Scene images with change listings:
****************
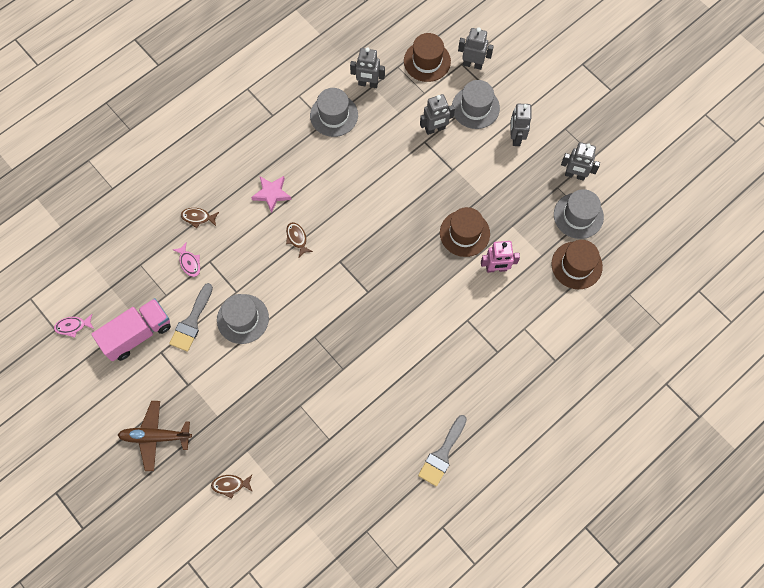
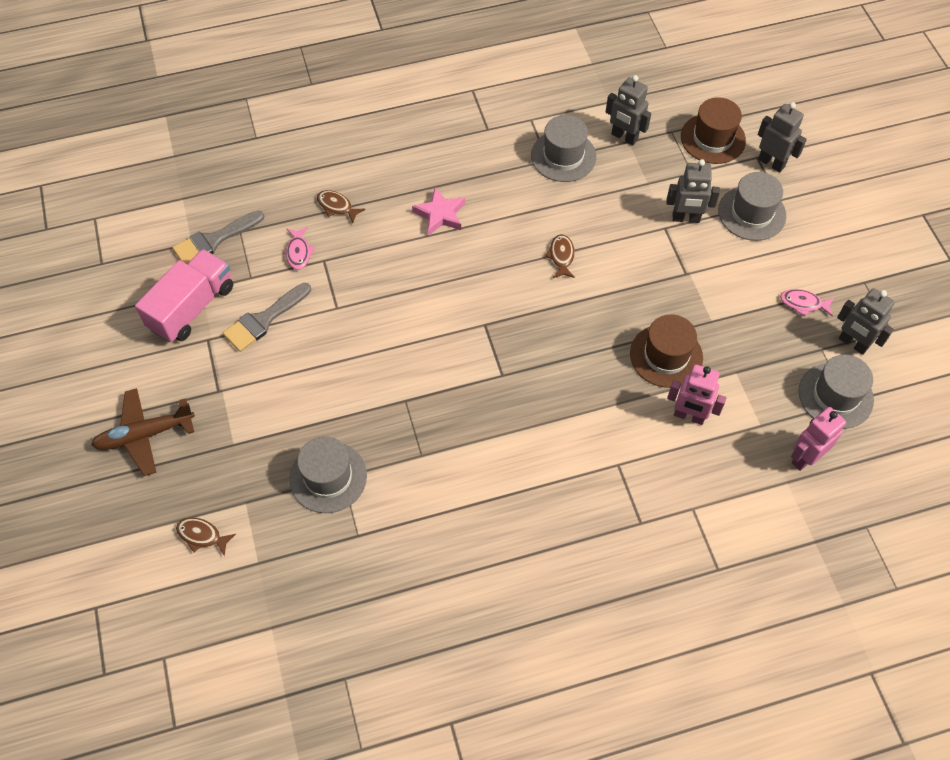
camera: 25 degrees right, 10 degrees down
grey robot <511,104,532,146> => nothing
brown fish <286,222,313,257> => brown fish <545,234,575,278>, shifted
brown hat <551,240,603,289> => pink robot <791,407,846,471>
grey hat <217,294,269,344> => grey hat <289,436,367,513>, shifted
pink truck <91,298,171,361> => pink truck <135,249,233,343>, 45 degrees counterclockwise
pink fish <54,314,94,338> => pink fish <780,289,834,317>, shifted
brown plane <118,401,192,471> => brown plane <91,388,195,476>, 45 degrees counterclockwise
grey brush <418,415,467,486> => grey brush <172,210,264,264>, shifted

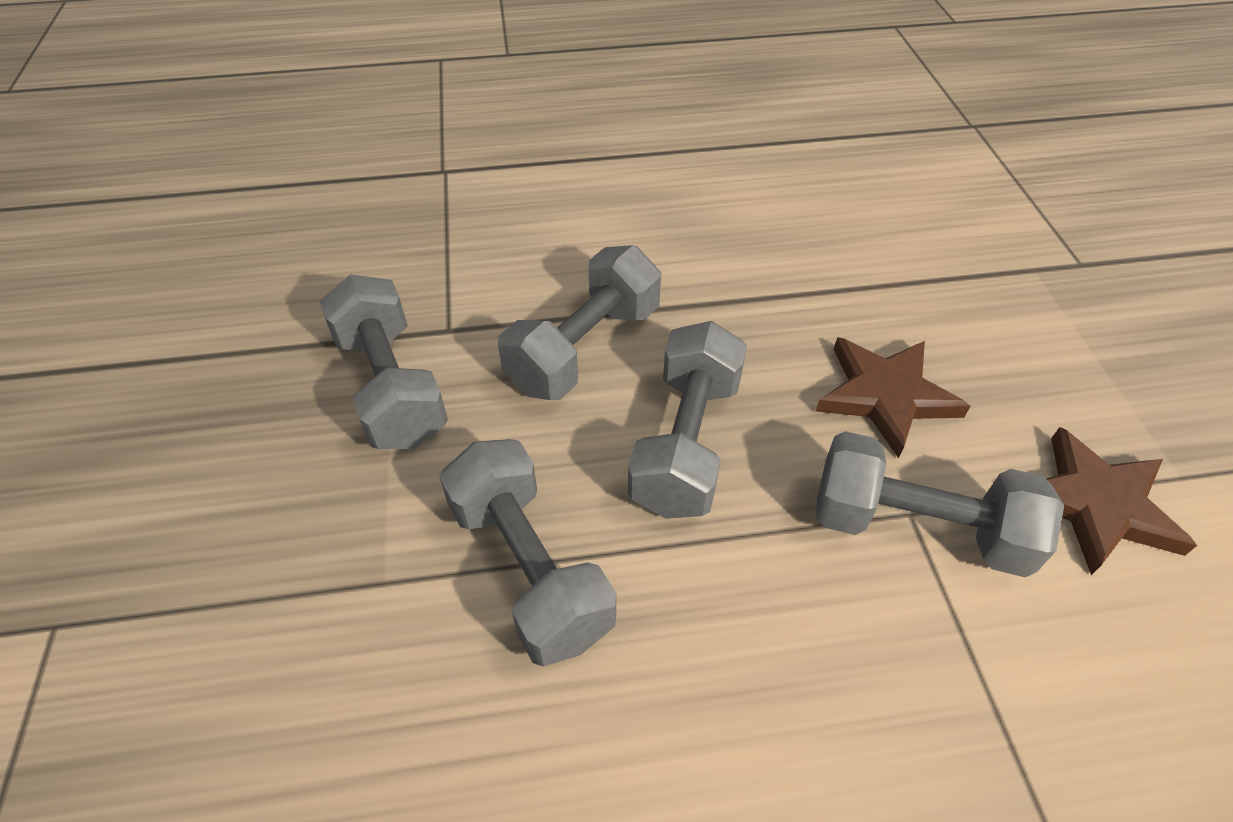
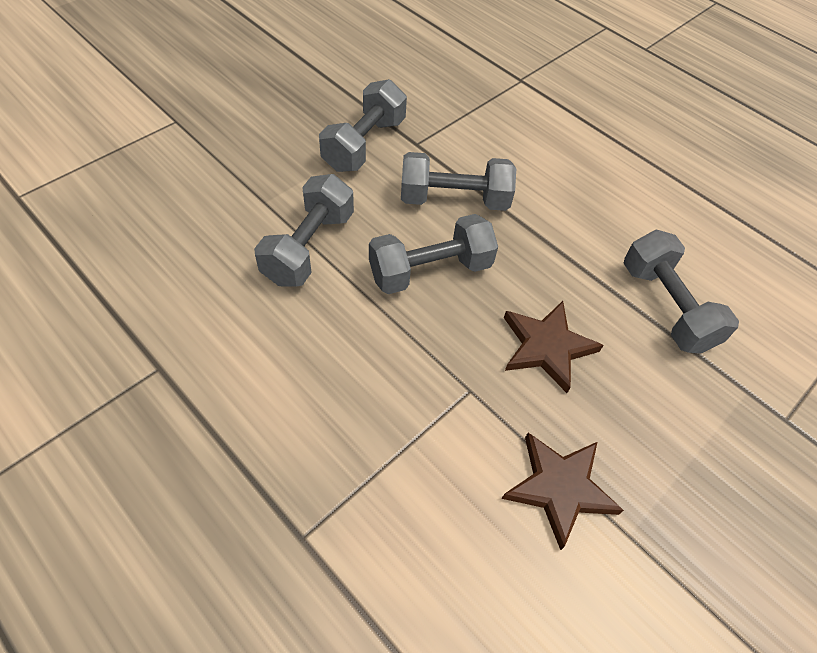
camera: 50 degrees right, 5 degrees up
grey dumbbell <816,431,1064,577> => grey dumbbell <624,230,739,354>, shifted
****************
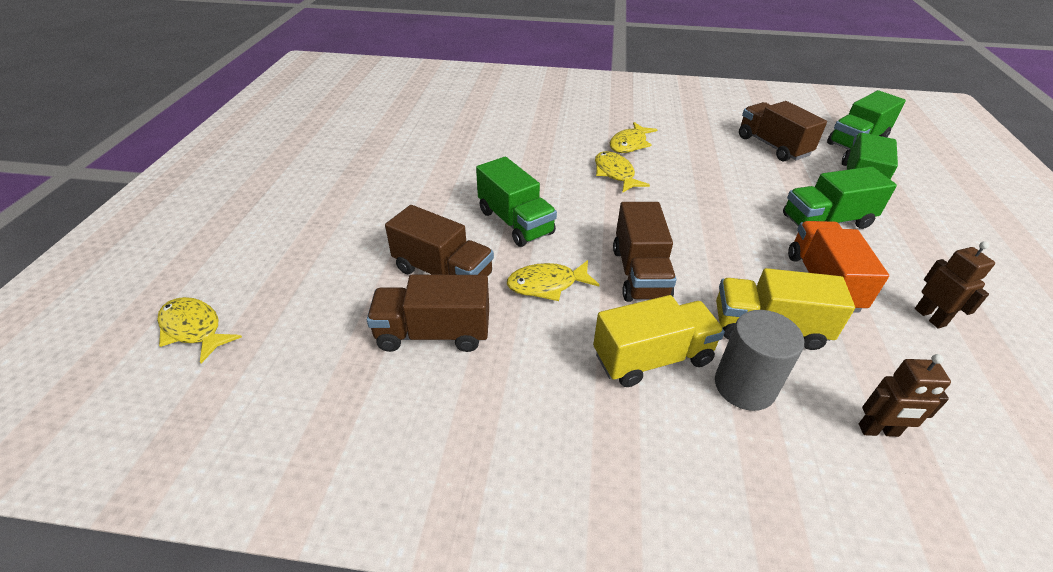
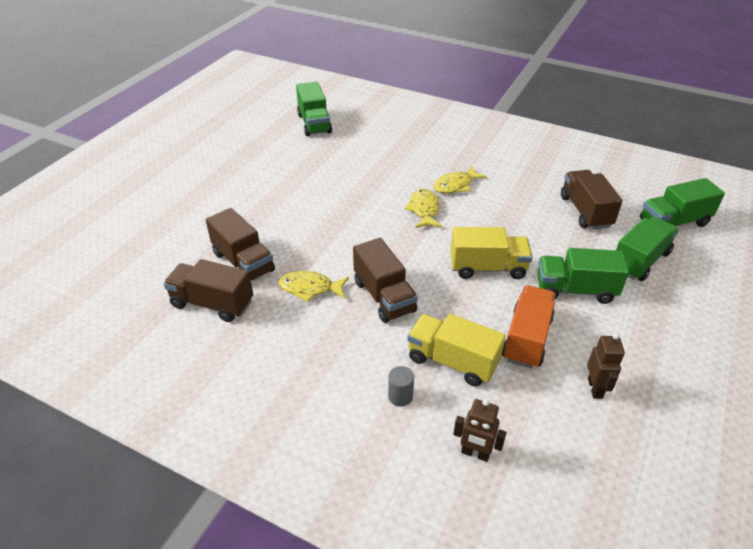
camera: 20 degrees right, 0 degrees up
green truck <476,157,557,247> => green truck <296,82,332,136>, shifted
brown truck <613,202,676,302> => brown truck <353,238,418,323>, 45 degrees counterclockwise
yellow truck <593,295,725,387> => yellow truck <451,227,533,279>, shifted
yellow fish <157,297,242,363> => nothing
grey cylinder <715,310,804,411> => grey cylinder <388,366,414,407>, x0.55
****************
Could you repeat exactly the lines above from the line with "grey hat <217,294,269,344>" up to and including the line with "pink fish <54,314,94,338>", and only those?

TASK RESPONSE →
grey hat <217,294,269,344> => grey hat <289,436,367,513>, shifted
pink truck <91,298,171,361> => pink truck <135,249,233,343>, 45 degrees counterclockwise
pink fish <54,314,94,338> => pink fish <780,289,834,317>, shifted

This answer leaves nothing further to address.